WORK INSTRUCTION:
Whenever a line in the data holds the string "none", copy that line.

_ _ _

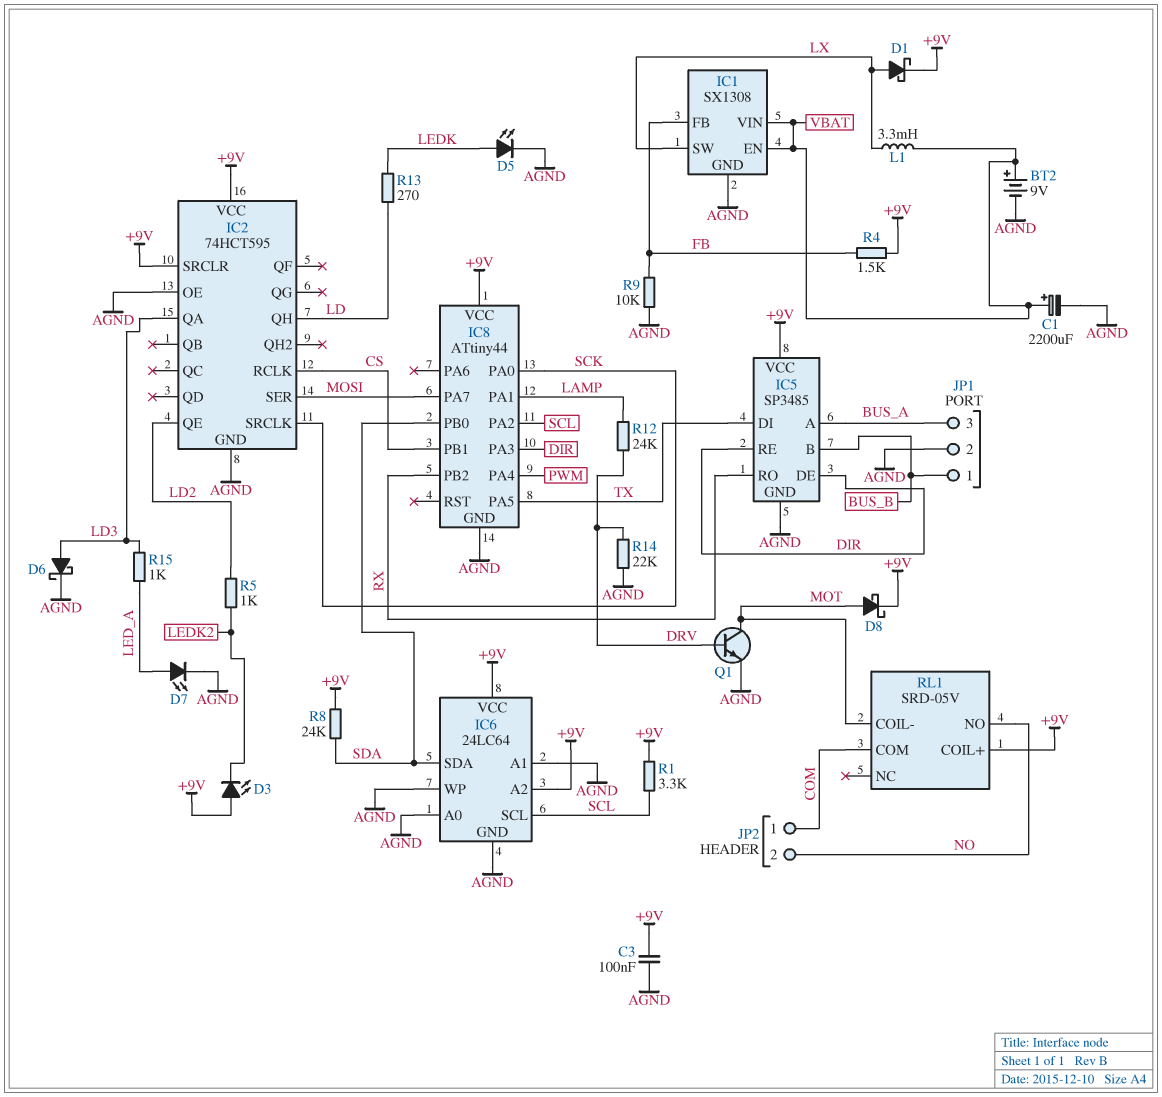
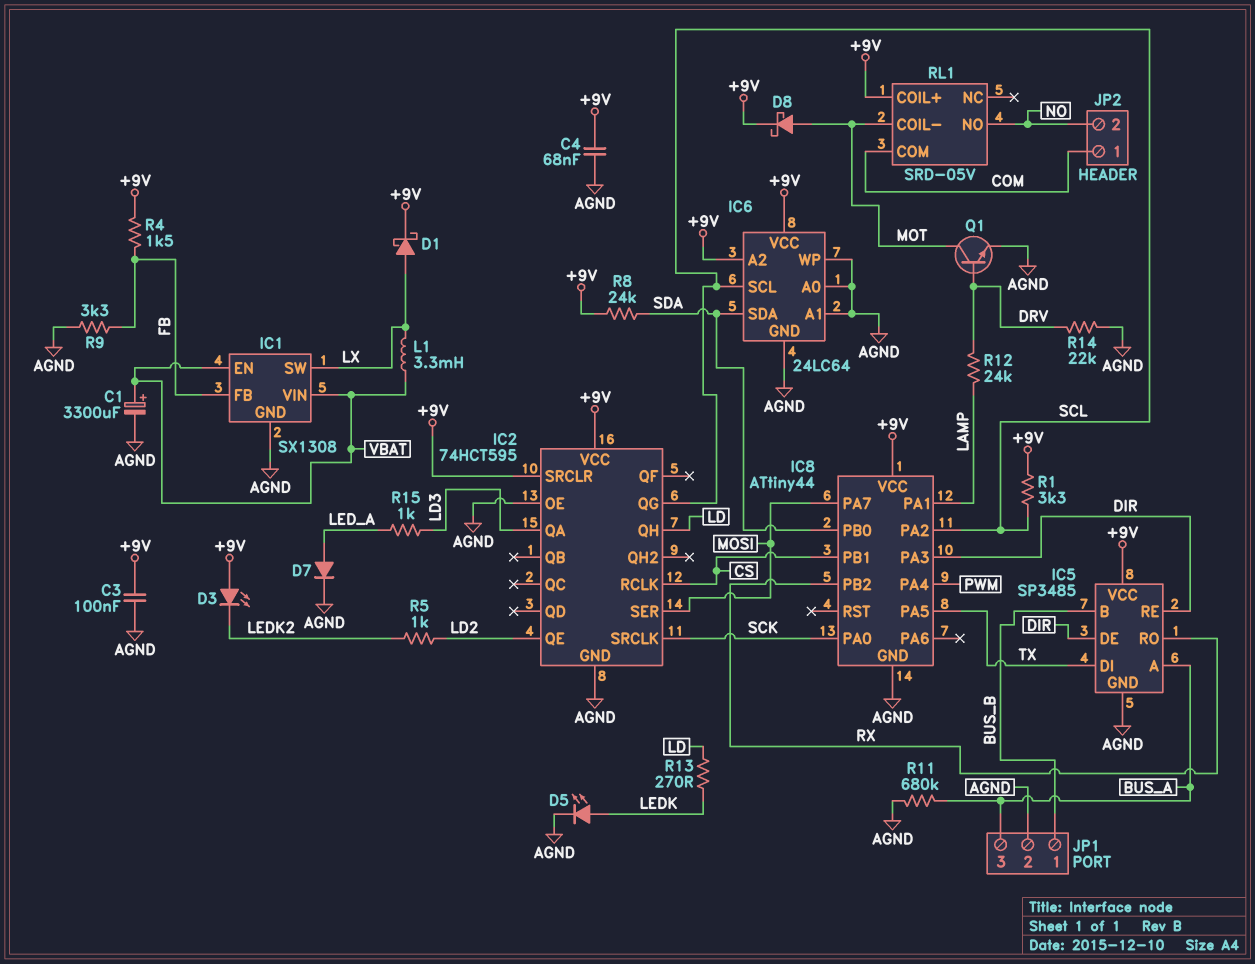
BT2: 9V (plus VBAT, minus AGND) -> none
C1: 2200uF (plus VBAT, minus AGND) -> 3300uF (plus VBAT, minus AGND)
C4: none -> 68nF (+9V, AGND)
D6: schottky (A LD3, K AGND) -> none
D7: LED (A LED_A, K AGND) -> diode (A LED_A, K AGND)
IC2 pin QG: none -> SCL
R9: 10k (AGND, FB) -> 3.3k (AGND, FB)
R11: none -> 680k (AGND, BUS_A)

_ _ _

FINAL ANSWER:
BT2: 9V (plus VBAT, minus AGND) -> none
C4: none -> 68nF (+9V, AGND)
D6: schottky (A LD3, K AGND) -> none
IC2 pin QG: none -> SCL
R11: none -> 680k (AGND, BUS_A)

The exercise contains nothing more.